Activity:
Each line of the data below between the one containing "building: [18,55,145,152] -> none" and the one containing "building: none -> [694,222,756,286]", both included, is to be repeated exactly. Please omit pictures.

Supplied entries:
____________

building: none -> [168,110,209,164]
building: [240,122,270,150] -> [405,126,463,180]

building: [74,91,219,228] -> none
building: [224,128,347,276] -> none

____________

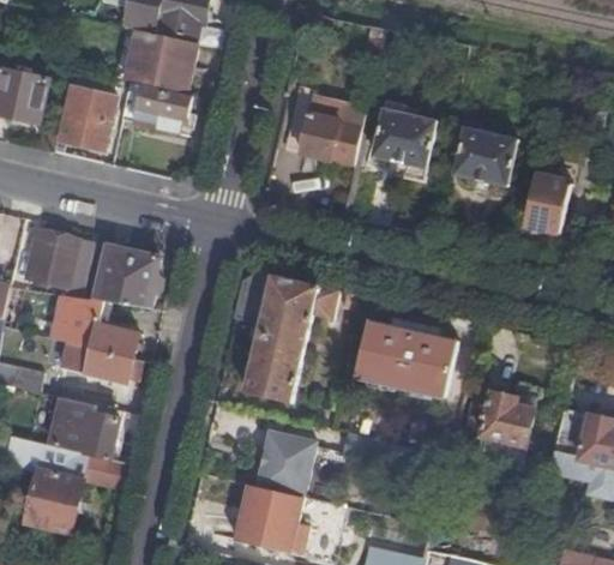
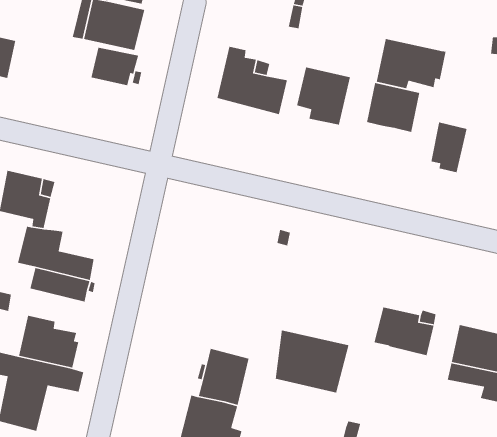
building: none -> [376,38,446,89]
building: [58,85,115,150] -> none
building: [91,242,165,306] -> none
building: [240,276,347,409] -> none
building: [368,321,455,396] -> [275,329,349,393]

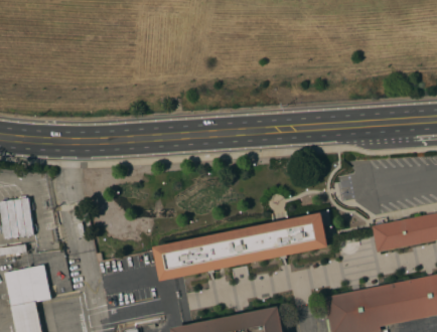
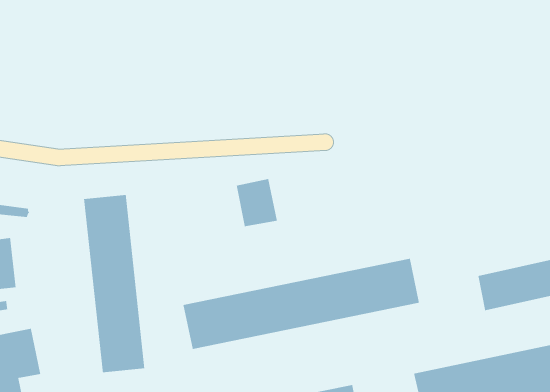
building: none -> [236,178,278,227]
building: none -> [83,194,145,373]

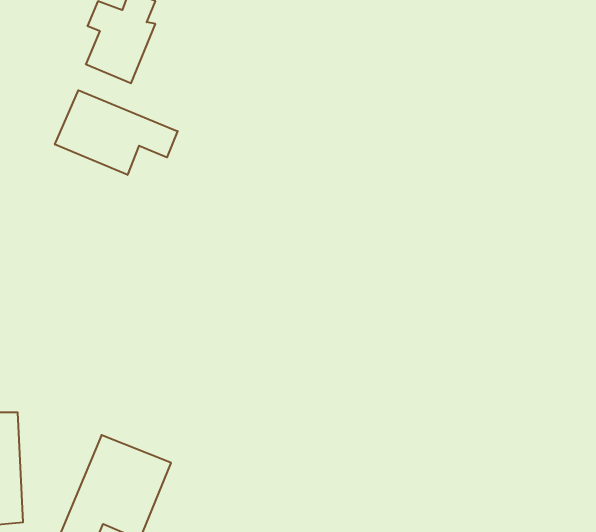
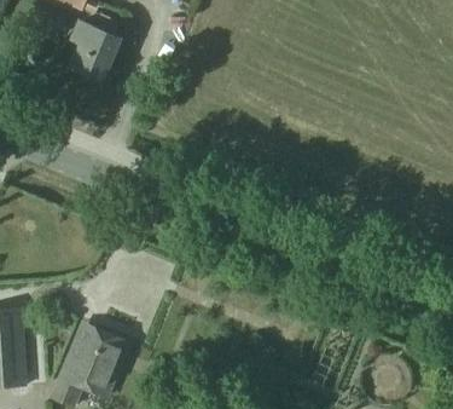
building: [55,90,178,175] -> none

____________

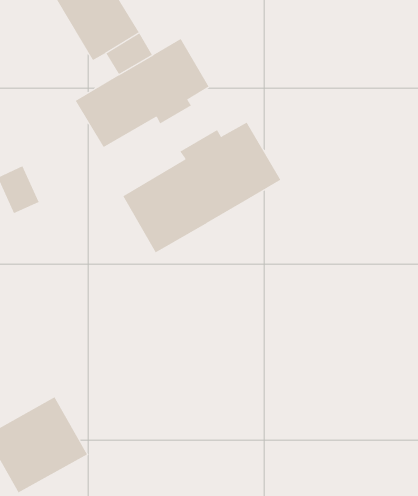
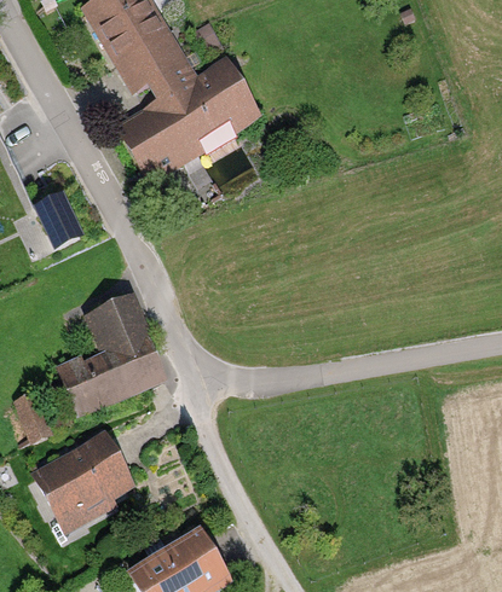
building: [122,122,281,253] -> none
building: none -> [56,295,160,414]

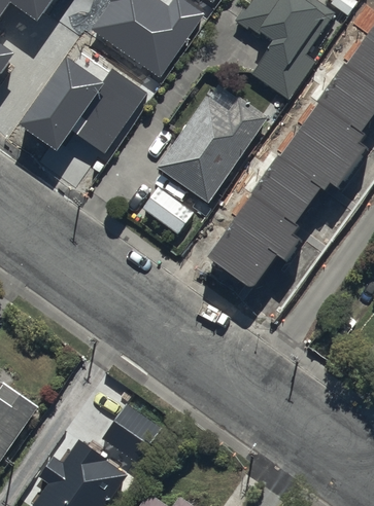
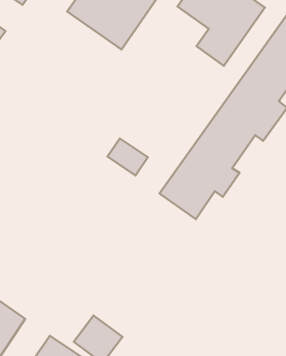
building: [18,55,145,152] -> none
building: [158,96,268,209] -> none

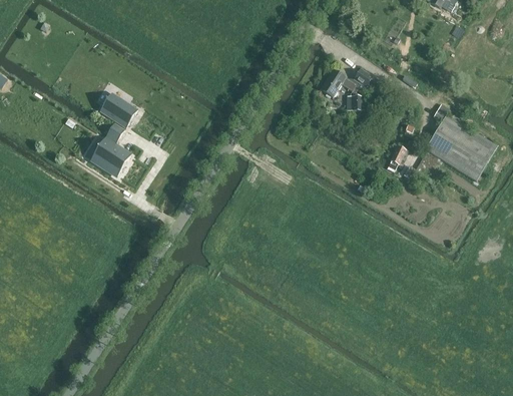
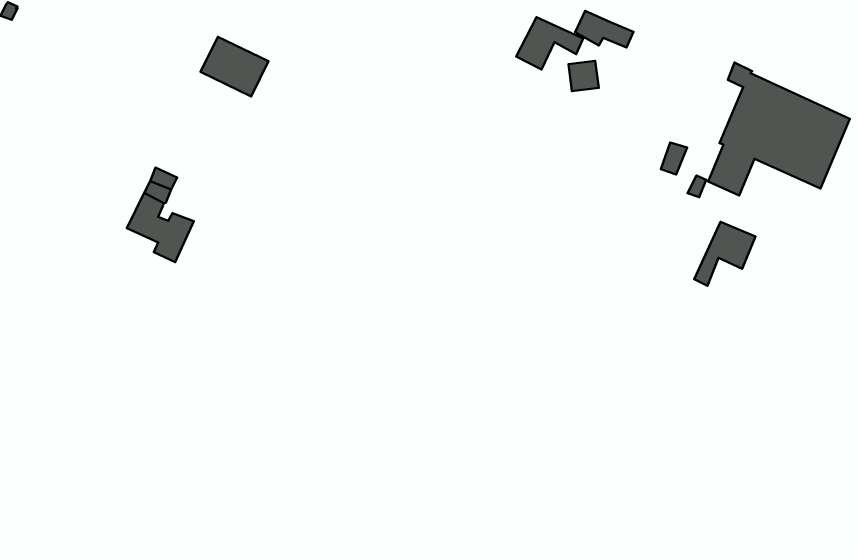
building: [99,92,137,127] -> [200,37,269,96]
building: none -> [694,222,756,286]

____________

Task answer:
building: [18,55,145,152] -> none
building: [158,96,268,209] -> none

building: [99,92,137,127] -> [200,37,269,96]
building: none -> [694,222,756,286]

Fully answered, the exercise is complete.